WHAT IS EXPECTED. Return exactly the lines from the "turquoise ball [231,427,307,503]" line through the last line of the entries below. Include no pictures.

SUPPLIED INFORMATION.

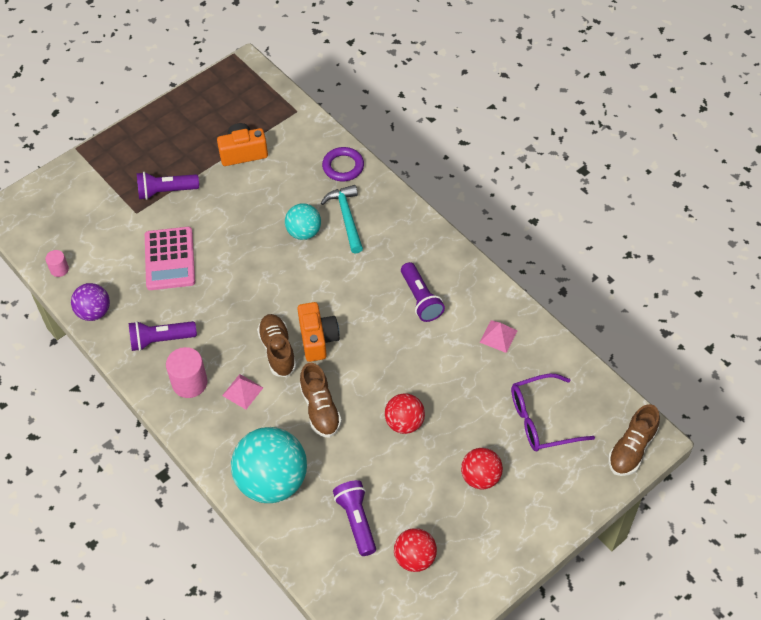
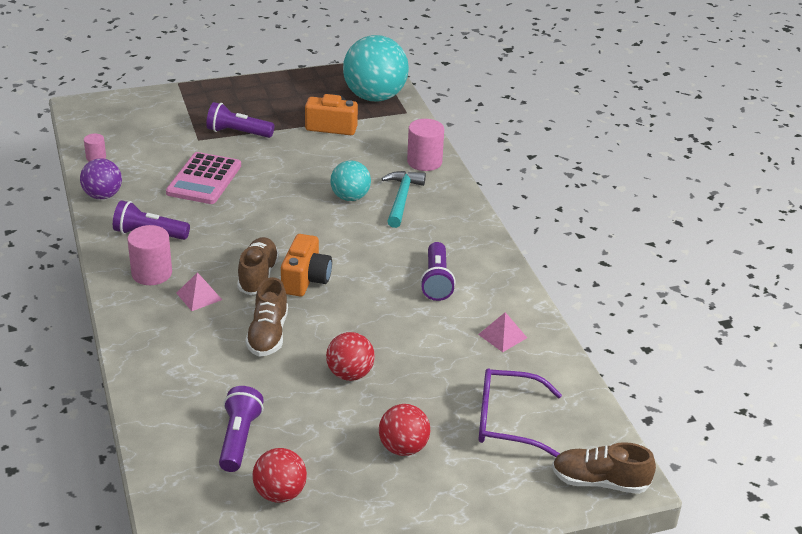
camera: 20 degrees right, 20 degrees down
turquoise ball [231,427,307,503] -> turquoise ball moved to [343,35,409,102]
purple ring [322,147,364,181] -> pink cylinder [407,119,444,171]
brown shoe [608,404,660,476] -> brown shoe turned 45 degrees clockwise [552,442,656,494]

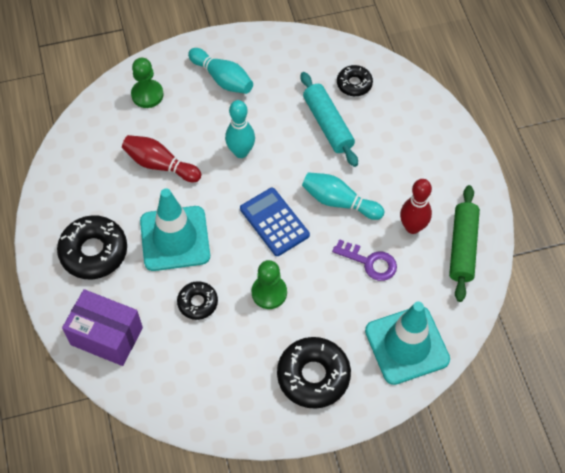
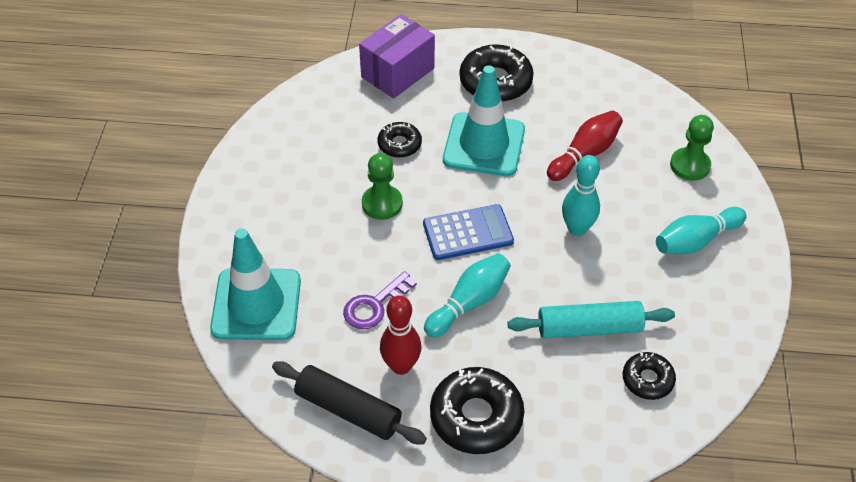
camera: 110 degrees right, 10 degrees down
black donut [277,337,351,409] -> black donut moved to [430,367,524,454]
green rolling pin [449,185,480,302] -> black rolling pin [272,361,427,444]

TASK ANSWER.
turquoise ball [231,427,307,503] -> turquoise ball moved to [343,35,409,102]
purple ring [322,147,364,181] -> pink cylinder [407,119,444,171]
brown shoe [608,404,660,476] -> brown shoe turned 45 degrees clockwise [552,442,656,494]

camera: 110 degrees right, 10 degrees down
black donut [277,337,351,409] -> black donut moved to [430,367,524,454]
green rolling pin [449,185,480,302] -> black rolling pin [272,361,427,444]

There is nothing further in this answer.